> [REQUIREMENT]:
Word for word, give the data again without its pictures.

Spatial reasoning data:
'''

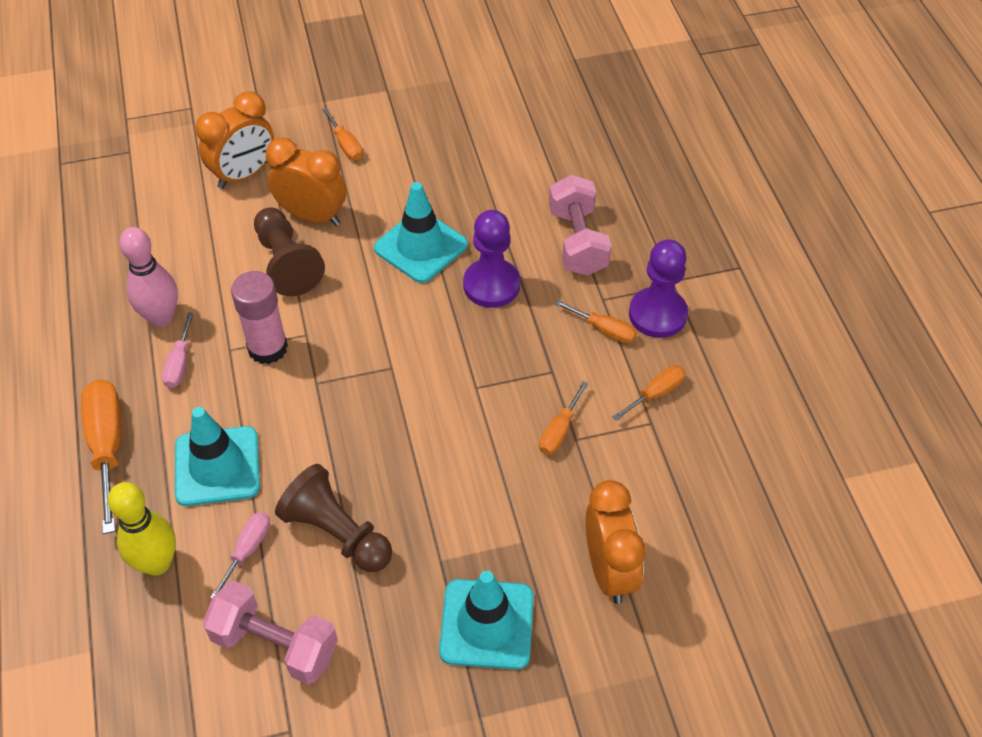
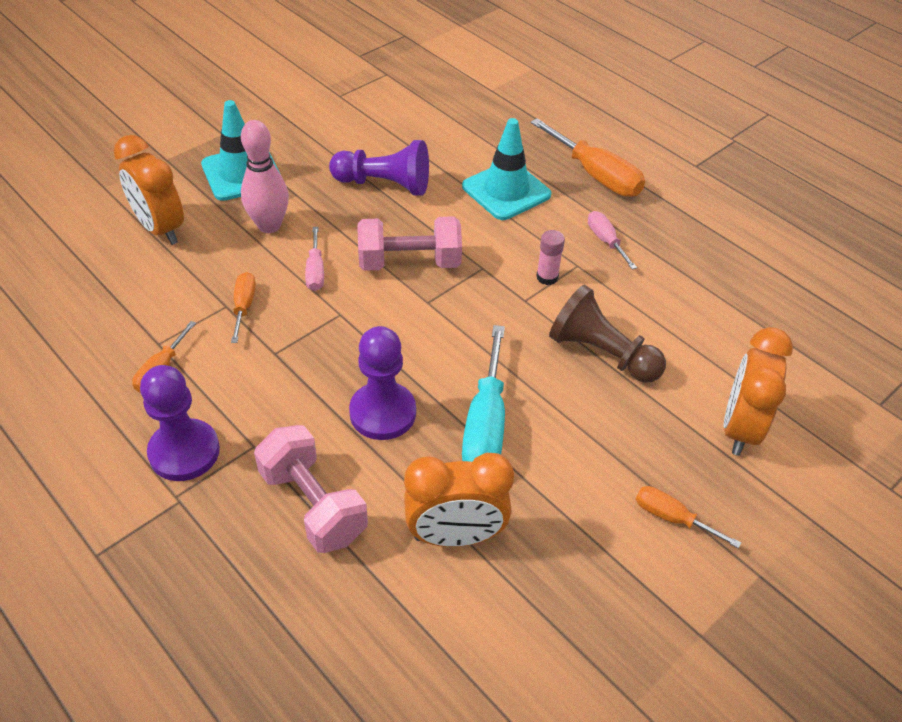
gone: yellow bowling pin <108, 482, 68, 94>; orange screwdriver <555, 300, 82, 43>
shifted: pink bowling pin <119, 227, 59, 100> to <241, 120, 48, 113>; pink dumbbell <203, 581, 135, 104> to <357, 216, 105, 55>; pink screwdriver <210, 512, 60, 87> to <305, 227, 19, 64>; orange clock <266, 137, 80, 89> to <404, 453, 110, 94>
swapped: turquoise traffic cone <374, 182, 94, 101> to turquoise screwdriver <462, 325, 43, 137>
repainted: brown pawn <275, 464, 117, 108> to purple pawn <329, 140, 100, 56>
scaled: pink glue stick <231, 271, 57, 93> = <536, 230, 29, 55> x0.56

'''

> [RESULT BELOW]:
gone: yellow bowling pin <108, 482, 68, 94>; orange screwdriver <555, 300, 82, 43>
shifted: pink bowling pin <119, 227, 59, 100> to <241, 120, 48, 113>; pink dumbbell <203, 581, 135, 104> to <357, 216, 105, 55>; pink screwdriver <210, 512, 60, 87> to <305, 227, 19, 64>; orange clock <266, 137, 80, 89> to <404, 453, 110, 94>
swapped: turquoise traffic cone <374, 182, 94, 101> to turquoise screwdriver <462, 325, 43, 137>
repainted: brown pawn <275, 464, 117, 108> to purple pawn <329, 140, 100, 56>
scaled: pink glue stick <231, 271, 57, 93> = <536, 230, 29, 55> x0.56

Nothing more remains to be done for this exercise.